(Material provided Opens)

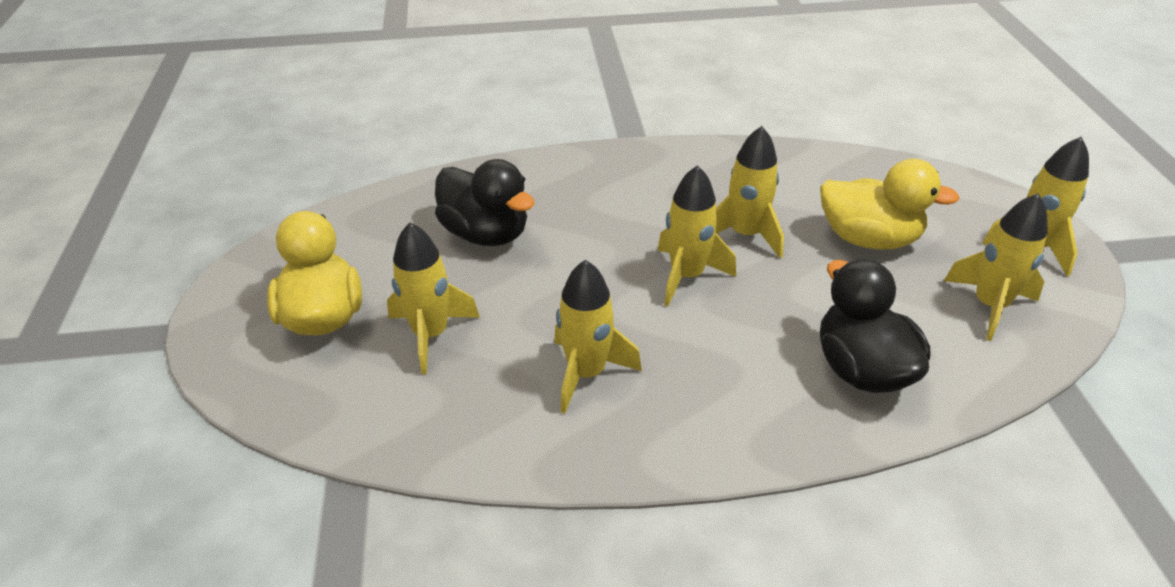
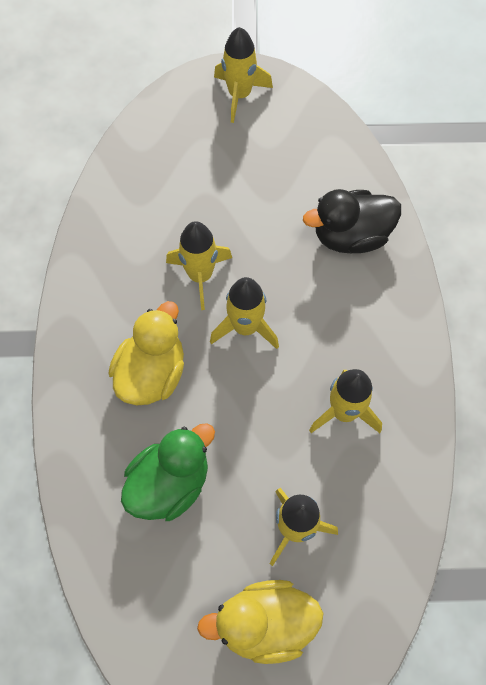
camera: 85 degrees left, 25 degrees up
(486, 234) = (169, 484): black duck -> green duck
(868, 239) = (217, 192): yellow duck -> yellow duck (151, 373)
(989, 306) = (297, 142): yellow rocket -> none

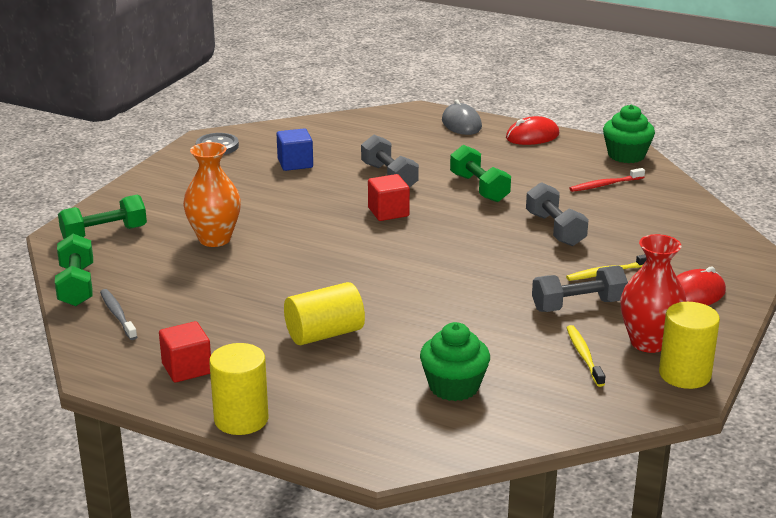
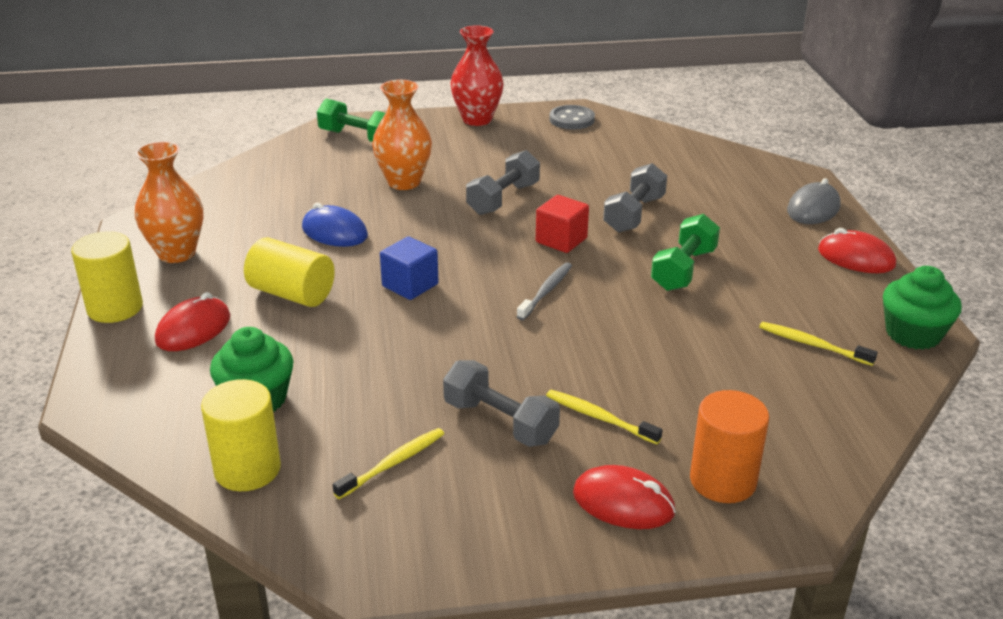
camera: 55 degrees right, 5 degrees up
(76, 286) = (264, 160): green dumbbell -> none
(117, 315) = (235, 193): grey toothbrush -> grey toothbrush (546, 291)
(187, 368) = (177, 253): red cube -> orange vase
(253, 290) = (334, 232): none -> blue mouse
(295, 163) = (592, 162): blue cube -> blue cube (410, 285)
(323, 390) = (193, 329): none -> red mouse
(555, 229) = (655, 348): grey dumbbell -> grey dumbbell (503, 199)
(605, 185) = (813, 345): red toothbrush -> yellow toothbrush
(648, 342) = (468, 503): red vase -> red vase (477, 119)
(684, 374) = (420, 557): yellow cylinder -> yellow cylinder (247, 469)
(702, 259) = (723, 481): none -> orange cylinder

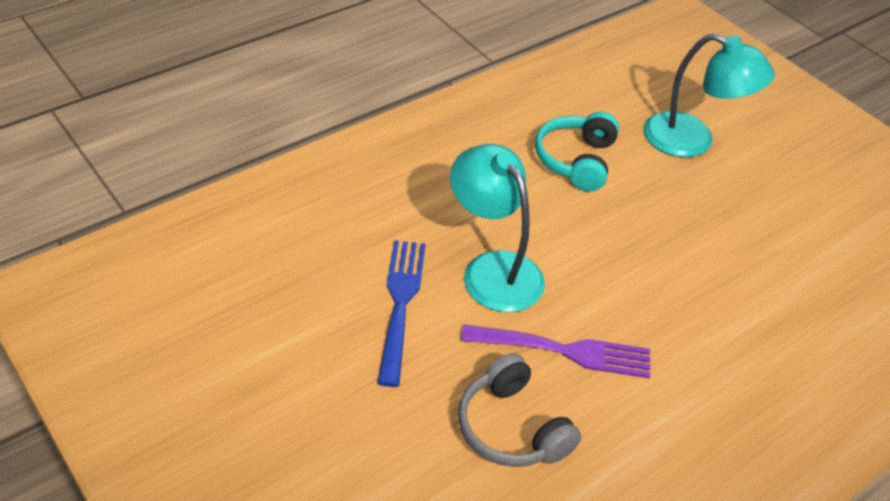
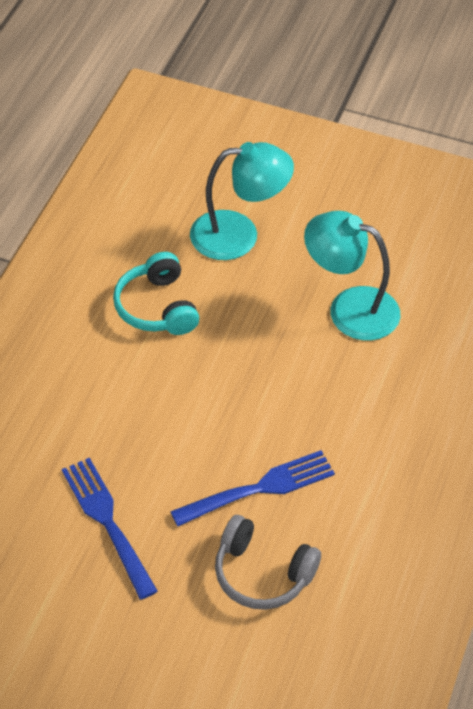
camera: 30 degrees left, 5 degrees up
(493, 269) = (159, 449): turquoise lamp -> turquoise lamp (350, 308)
(564, 351) = (259, 488): purple fork -> blue fork

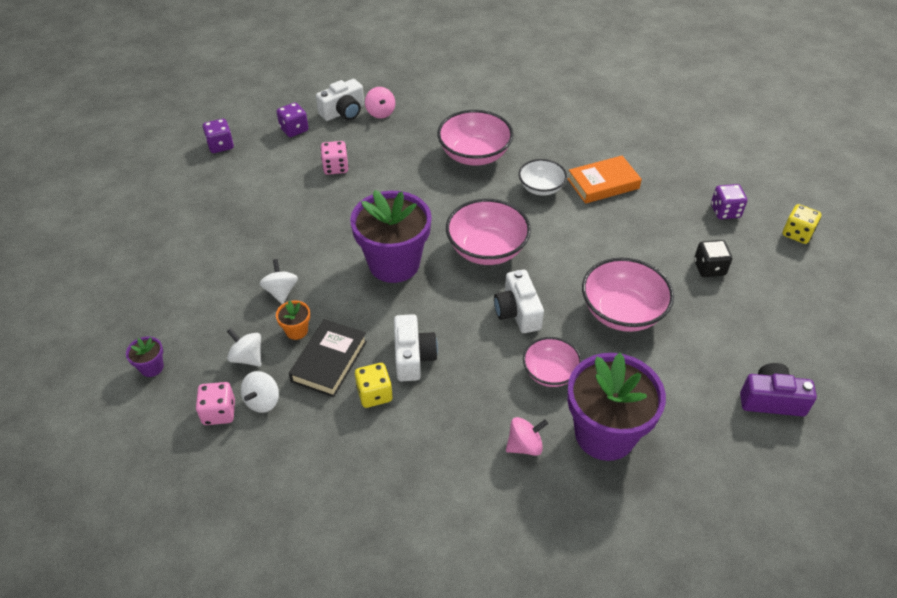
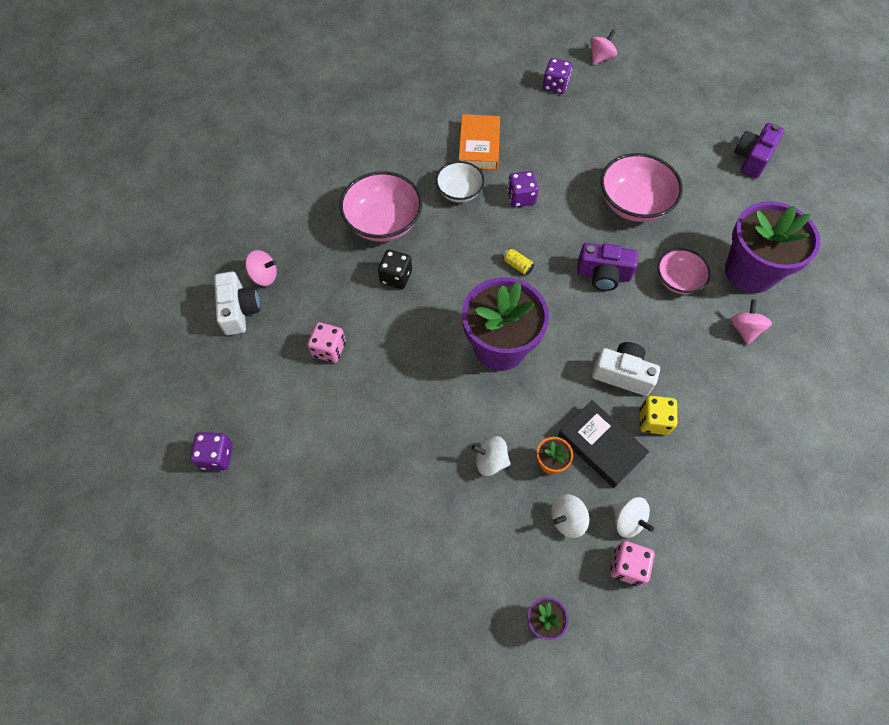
camera: 65 degrees left, 15 degrees up
(294, 129) = (238, 369): purple dice -> purple dice (521, 198)
(487, 249) = (517, 265): pink bowl -> yellow can
(517, 312) = (603, 274): white camera -> purple camera
(709, 268) = (612, 127): black dice -> black dice (396, 277)
(797, 234) = (600, 58): yellow dice -> pink spinning top

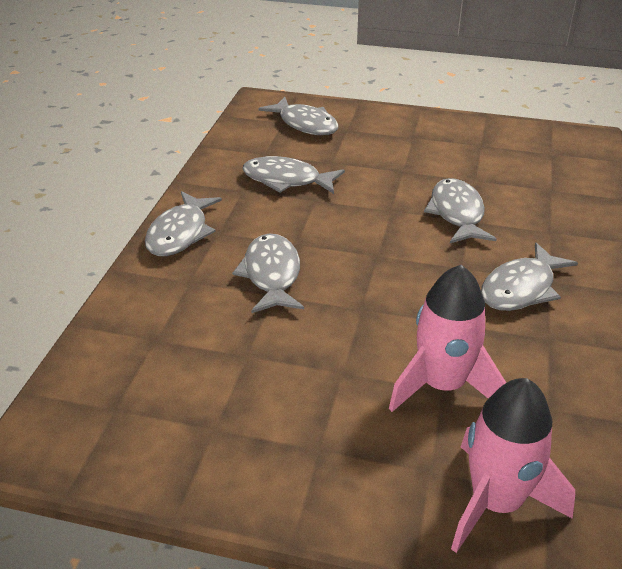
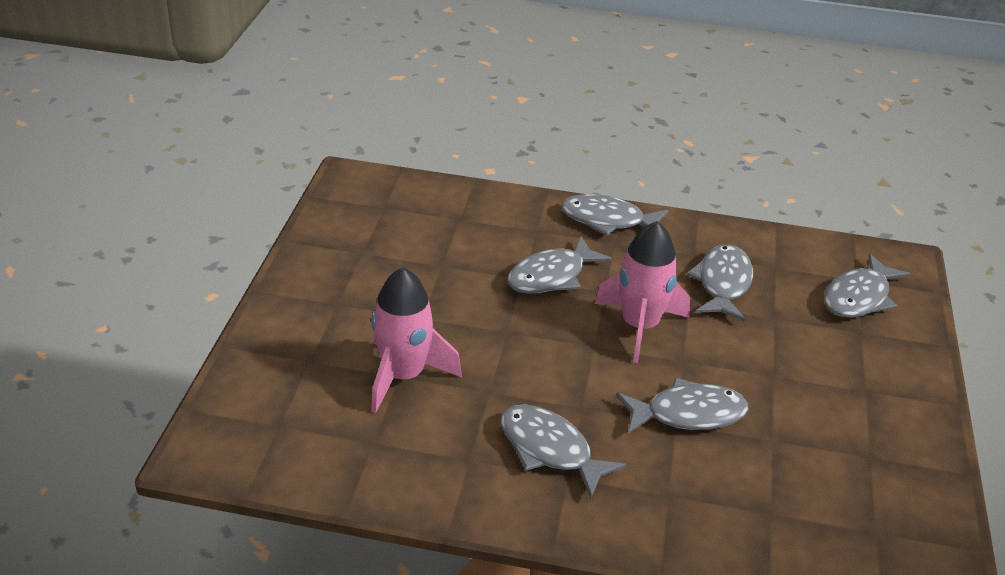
camera: 85 degrees right, 0 degrees up
(271, 275) = (551, 276): grey fish -> grey fish turned 150 degrees clockwise
(495, 502) = (274, 394): pink rocket -> pink rocket (639, 326)

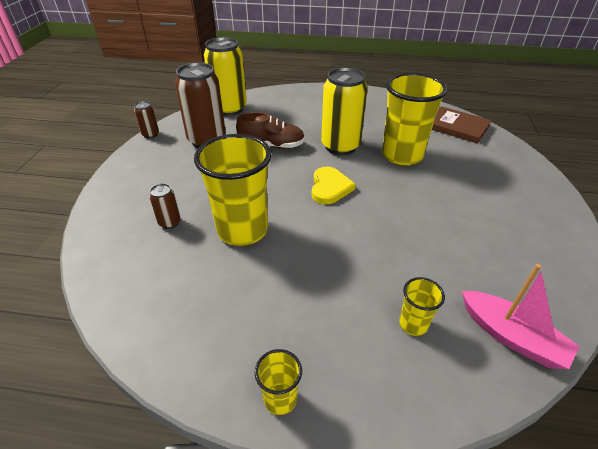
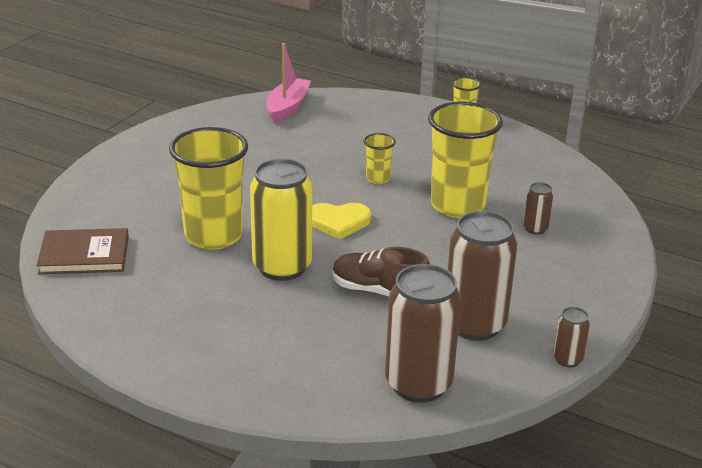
camera: 160 degrees left, 10 degrees down
(229, 109) = (418, 384): yellow can -> brown can
(330, 187) = (338, 222): yellow heart -> yellow heart turned 120 degrees counterclockwise
(413, 324) = (349, 125): yellow cup -> yellow cup (378, 179)
(457, 127) = (84, 255): brown book -> brown book turned 60 degrees counterclockwise
(511, 336) = (287, 107): pink boat -> pink boat turned 45 degrees clockwise

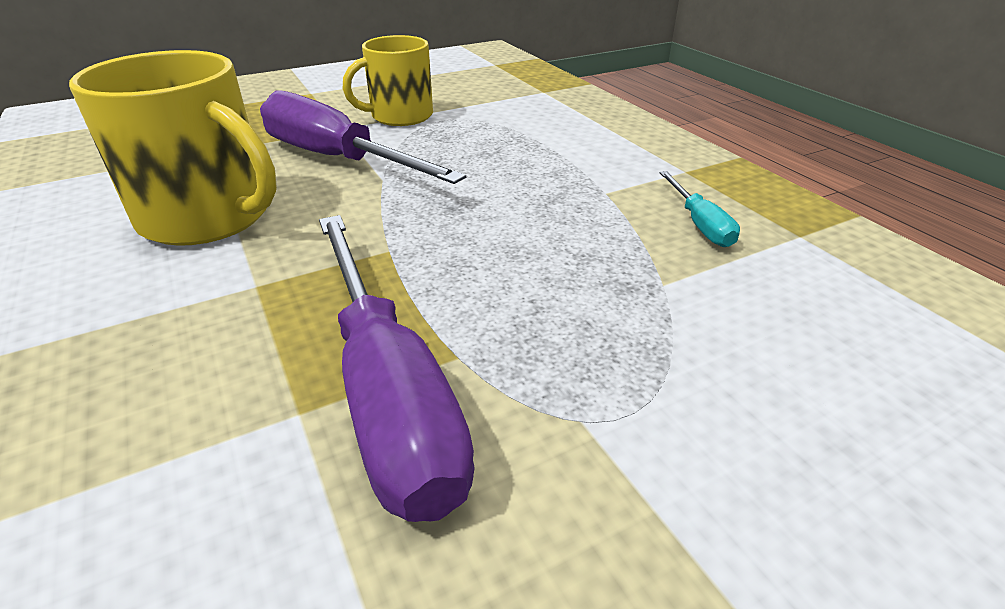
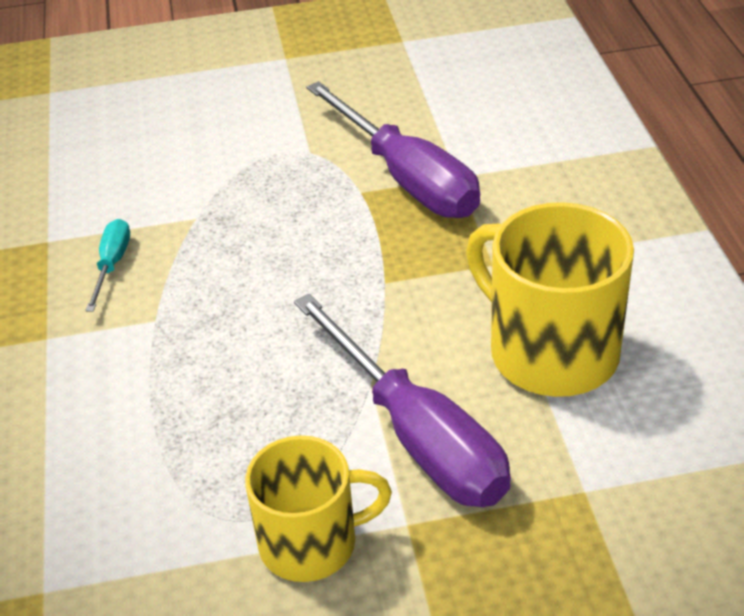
camera: 160 degrees left, 5 degrees up
(388, 392) = (407, 178): purple screwdriver -> purple screwdriver turned 150 degrees clockwise

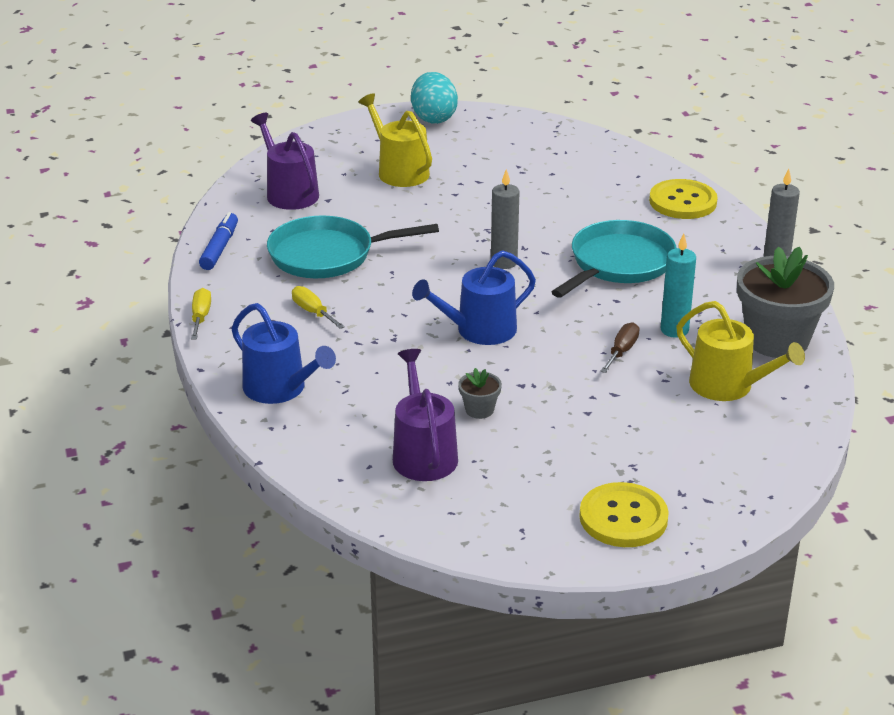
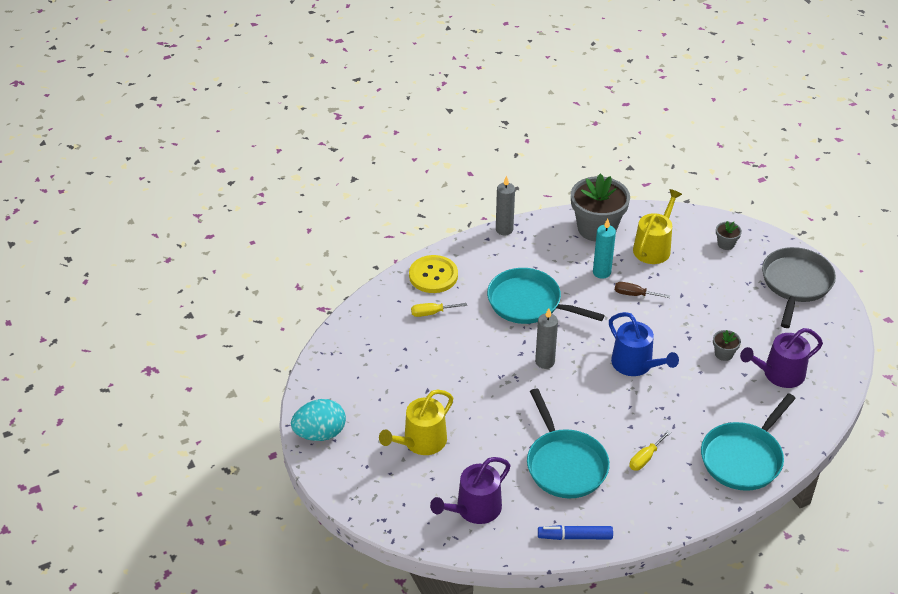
camera: 100 degrees left, 10 degrees up
(201, 317) = (675, 524): yellow screwdriver -> yellow screwdriver (431, 313)
(280, 389) = (743, 458): blue watering can -> turquoise pan
(623, 518) = (795, 284): yellow button -> grey pan
(732, 461) = (726, 244): none -> grey flower pot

(Material provided Closes)

Where does "pink" appear in the listing? Show every line that has it.

(487, 249) = (517, 265): pink bowl -> yellow can
(797, 234) = (600, 58): yellow dice -> pink spinning top
(495, 502) = (274, 394): pink rocket -> pink rocket (639, 326)
(511, 336) = (287, 107): pink boat -> pink boat turned 45 degrees clockwise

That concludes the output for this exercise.